» **Given problem**: Update the material below by changing each "GUI agent" to "screen assistant". Reproduce every line in full, with all other text left unchanged.

» **Entries provided**:

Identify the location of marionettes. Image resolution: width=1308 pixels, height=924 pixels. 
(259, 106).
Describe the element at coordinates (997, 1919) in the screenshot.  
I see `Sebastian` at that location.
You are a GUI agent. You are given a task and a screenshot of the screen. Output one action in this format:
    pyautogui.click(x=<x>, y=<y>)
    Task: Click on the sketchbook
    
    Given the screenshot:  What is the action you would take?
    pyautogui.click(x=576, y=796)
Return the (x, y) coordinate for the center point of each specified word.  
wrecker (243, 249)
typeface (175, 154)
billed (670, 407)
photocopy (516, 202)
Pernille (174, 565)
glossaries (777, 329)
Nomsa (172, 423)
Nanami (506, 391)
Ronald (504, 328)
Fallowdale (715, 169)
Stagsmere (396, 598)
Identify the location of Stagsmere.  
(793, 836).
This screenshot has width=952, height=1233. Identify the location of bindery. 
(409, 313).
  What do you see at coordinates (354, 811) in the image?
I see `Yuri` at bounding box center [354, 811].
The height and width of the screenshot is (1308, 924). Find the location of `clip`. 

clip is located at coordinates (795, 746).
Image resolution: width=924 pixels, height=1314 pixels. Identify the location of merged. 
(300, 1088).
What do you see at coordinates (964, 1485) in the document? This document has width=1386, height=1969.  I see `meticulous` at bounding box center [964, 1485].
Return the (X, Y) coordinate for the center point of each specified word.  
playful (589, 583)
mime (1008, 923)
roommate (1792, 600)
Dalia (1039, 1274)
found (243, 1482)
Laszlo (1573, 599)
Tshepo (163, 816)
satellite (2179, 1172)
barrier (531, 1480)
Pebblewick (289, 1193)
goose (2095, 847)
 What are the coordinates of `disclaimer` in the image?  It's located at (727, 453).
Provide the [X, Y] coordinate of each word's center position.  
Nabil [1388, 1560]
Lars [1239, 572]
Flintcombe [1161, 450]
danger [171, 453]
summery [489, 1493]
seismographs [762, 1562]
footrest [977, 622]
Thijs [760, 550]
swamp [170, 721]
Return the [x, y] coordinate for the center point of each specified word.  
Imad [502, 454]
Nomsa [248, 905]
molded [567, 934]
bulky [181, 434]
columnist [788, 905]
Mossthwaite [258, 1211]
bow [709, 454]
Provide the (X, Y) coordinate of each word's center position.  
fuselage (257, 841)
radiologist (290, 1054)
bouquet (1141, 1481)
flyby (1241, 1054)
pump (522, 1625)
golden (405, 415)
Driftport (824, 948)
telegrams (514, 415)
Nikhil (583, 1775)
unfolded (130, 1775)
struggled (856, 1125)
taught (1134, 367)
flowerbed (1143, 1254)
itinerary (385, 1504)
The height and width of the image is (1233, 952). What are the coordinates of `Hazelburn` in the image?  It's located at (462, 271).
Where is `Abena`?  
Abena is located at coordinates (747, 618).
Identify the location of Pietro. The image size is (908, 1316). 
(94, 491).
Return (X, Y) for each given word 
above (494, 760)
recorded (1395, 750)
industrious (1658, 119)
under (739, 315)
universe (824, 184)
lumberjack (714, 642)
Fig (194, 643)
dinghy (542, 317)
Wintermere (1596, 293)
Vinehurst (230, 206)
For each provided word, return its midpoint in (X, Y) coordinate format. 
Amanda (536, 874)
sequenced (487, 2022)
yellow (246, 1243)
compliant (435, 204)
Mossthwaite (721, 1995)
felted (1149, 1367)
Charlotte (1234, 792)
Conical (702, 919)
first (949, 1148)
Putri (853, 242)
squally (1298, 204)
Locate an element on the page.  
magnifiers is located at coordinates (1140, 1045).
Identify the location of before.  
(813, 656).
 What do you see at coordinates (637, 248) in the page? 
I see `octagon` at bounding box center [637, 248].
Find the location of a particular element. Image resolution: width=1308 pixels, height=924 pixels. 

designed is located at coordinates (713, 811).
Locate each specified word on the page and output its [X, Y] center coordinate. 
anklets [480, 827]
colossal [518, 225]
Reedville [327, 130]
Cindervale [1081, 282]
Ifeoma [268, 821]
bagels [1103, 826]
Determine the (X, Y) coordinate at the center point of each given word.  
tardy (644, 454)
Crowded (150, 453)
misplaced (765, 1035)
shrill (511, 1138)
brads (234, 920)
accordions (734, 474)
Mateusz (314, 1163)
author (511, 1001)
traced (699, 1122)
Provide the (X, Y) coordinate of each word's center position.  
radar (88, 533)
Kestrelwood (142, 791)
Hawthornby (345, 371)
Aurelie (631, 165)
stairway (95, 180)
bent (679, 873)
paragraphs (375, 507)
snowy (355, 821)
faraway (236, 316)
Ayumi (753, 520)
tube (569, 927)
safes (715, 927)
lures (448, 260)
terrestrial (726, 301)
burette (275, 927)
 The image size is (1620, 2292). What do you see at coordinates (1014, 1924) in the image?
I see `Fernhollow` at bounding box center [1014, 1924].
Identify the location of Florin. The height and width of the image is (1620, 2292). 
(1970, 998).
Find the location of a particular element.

» **Written answer**:
Identify the location of marionettes. Image resolution: width=1308 pixels, height=924 pixels. 
(259, 106).
Describe the element at coordinates (997, 1919) in the screenshot.  
I see `Sebastian` at that location.
You are a screen assistant. You are given a task and a screenshot of the screen. Output one action in this format:
    pyautogui.click(x=<x>, y=<y>)
    Task: Click on the sketchbook
    
    Given the screenshot:  What is the action you would take?
    pyautogui.click(x=576, y=796)
Return the (x, y) coordinate for the center point of each specified word.  
wrecker (243, 249)
typeface (175, 154)
billed (670, 407)
photocopy (516, 202)
Pernille (174, 565)
glossaries (777, 329)
Nomsa (172, 423)
Nanami (506, 391)
Ronald (504, 328)
Fallowdale (715, 169)
Stagsmere (396, 598)
Identify the location of Stagsmere.  
(793, 836).
This screenshot has width=952, height=1233. Identify the location of bindery. 
(409, 313).
  What do you see at coordinates (354, 811) in the image?
I see `Yuri` at bounding box center [354, 811].
The height and width of the screenshot is (1308, 924). Find the location of `clip`. 

clip is located at coordinates (795, 746).
Image resolution: width=924 pixels, height=1314 pixels. Identify the location of merged. 
(300, 1088).
What do you see at coordinates (964, 1485) in the document? This document has width=1386, height=1969.  I see `meticulous` at bounding box center [964, 1485].
Return the (X, Y) coordinate for the center point of each specified word.  
playful (589, 583)
mime (1008, 923)
roommate (1792, 600)
Dalia (1039, 1274)
found (243, 1482)
Laszlo (1573, 599)
Tshepo (163, 816)
satellite (2179, 1172)
barrier (531, 1480)
Pebblewick (289, 1193)
goose (2095, 847)
 What are the coordinates of `disclaimer` in the image?  It's located at (727, 453).
Provide the [X, Y] coordinate of each word's center position.  
Nabil [1388, 1560]
Lars [1239, 572]
Flintcombe [1161, 450]
danger [171, 453]
summery [489, 1493]
seismographs [762, 1562]
footrest [977, 622]
Thijs [760, 550]
swamp [170, 721]
Return the [x, y] coordinate for the center point of each specified word.  
Imad [502, 454]
Nomsa [248, 905]
molded [567, 934]
bulky [181, 434]
columnist [788, 905]
Mossthwaite [258, 1211]
bow [709, 454]
Provide the (X, Y) coordinate of each word's center position.  
fuselage (257, 841)
radiologist (290, 1054)
bouquet (1141, 1481)
flyby (1241, 1054)
pump (522, 1625)
golden (405, 415)
Driftport (824, 948)
telegrams (514, 415)
Nikhil (583, 1775)
unfolded (130, 1775)
struggled (856, 1125)
taught (1134, 367)
flowerbed (1143, 1254)
itinerary (385, 1504)
The height and width of the image is (1233, 952). What are the coordinates of `Hazelburn` in the image?  It's located at (462, 271).
Where is `Abena`?  
Abena is located at coordinates (747, 618).
Identify the location of Pietro. The image size is (908, 1316). 
(94, 491).
Return (X, Y) for each given word 
above (494, 760)
recorded (1395, 750)
industrious (1658, 119)
under (739, 315)
universe (824, 184)
lumberjack (714, 642)
Fig (194, 643)
dinghy (542, 317)
Wintermere (1596, 293)
Vinehurst (230, 206)
For each provided word, return its midpoint in (X, Y) coordinate format. 
Amanda (536, 874)
sequenced (487, 2022)
yellow (246, 1243)
compliant (435, 204)
Mossthwaite (721, 1995)
felted (1149, 1367)
Charlotte (1234, 792)
Conical (702, 919)
first (949, 1148)
Putri (853, 242)
squally (1298, 204)
Locate an element on the page.  
magnifiers is located at coordinates (1140, 1045).
Identify the location of before.  
(813, 656).
 What do you see at coordinates (637, 248) in the page? 
I see `octagon` at bounding box center [637, 248].
Find the location of a particular element. Image resolution: width=1308 pixels, height=924 pixels. 

designed is located at coordinates (713, 811).
Locate each specified word on the page and output its [X, Y] center coordinate. 
anklets [480, 827]
colossal [518, 225]
Reedville [327, 130]
Cindervale [1081, 282]
Ifeoma [268, 821]
bagels [1103, 826]
Determine the (X, Y) coordinate at the center point of each given word.  
tardy (644, 454)
Crowded (150, 453)
misplaced (765, 1035)
shrill (511, 1138)
brads (234, 920)
accordions (734, 474)
Mateusz (314, 1163)
author (511, 1001)
traced (699, 1122)
Provide the (X, Y) coordinate of each word's center position.  
radar (88, 533)
Kestrelwood (142, 791)
Hawthornby (345, 371)
Aurelie (631, 165)
stairway (95, 180)
bent (679, 873)
paragraphs (375, 507)
snowy (355, 821)
faraway (236, 316)
Ayumi (753, 520)
tube (569, 927)
safes (715, 927)
lures (448, 260)
terrestrial (726, 301)
burette (275, 927)
 The image size is (1620, 2292). What do you see at coordinates (1014, 1924) in the image?
I see `Fernhollow` at bounding box center [1014, 1924].
Identify the location of Florin. The height and width of the image is (1620, 2292). 
(1970, 998).
Find the location of a particular element.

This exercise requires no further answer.